++++ DATASET ++++
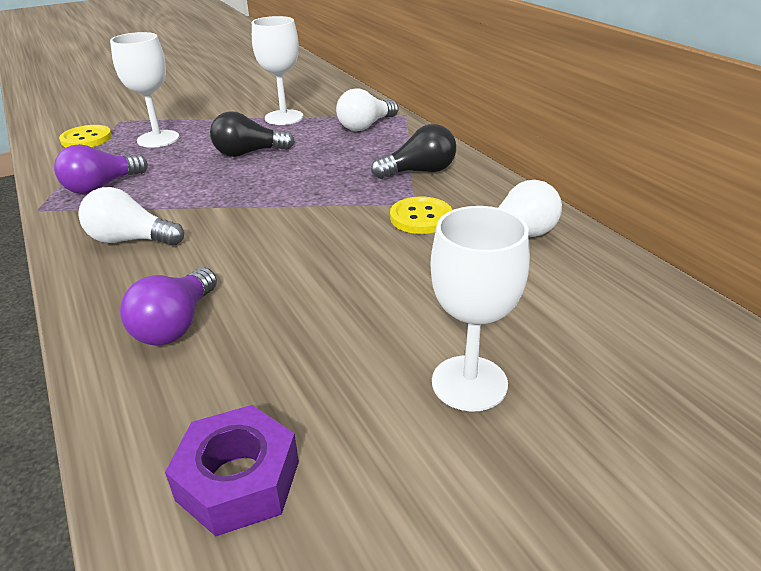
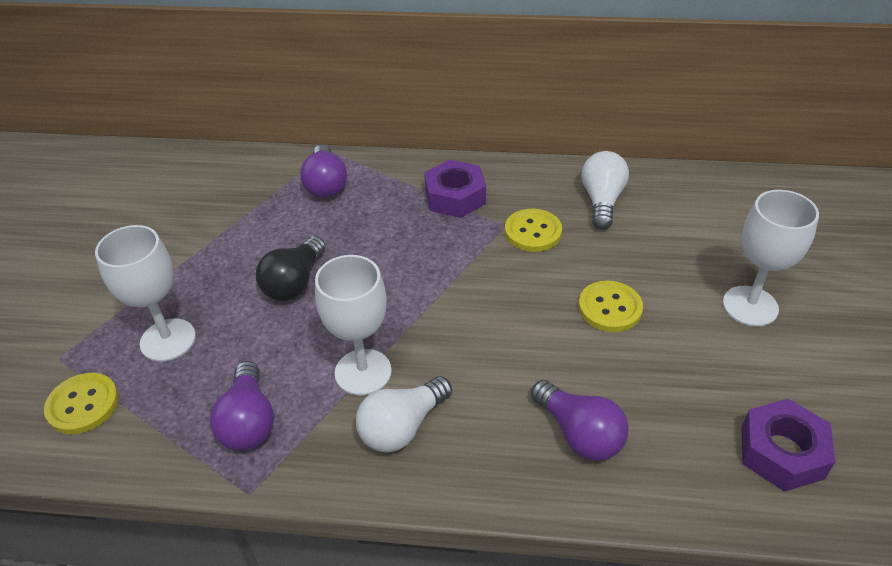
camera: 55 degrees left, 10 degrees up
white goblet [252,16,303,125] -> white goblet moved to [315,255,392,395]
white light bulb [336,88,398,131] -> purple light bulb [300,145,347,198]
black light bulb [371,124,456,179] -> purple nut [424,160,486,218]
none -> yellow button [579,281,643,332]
++++
== INSTRUCTIONS FOR THE TASK ==
Select every line of the material above holding the word "white" and copy it.

== THE ANSWER ==
white goblet [252,16,303,125] -> white goblet moved to [315,255,392,395]
white light bulb [336,88,398,131] -> purple light bulb [300,145,347,198]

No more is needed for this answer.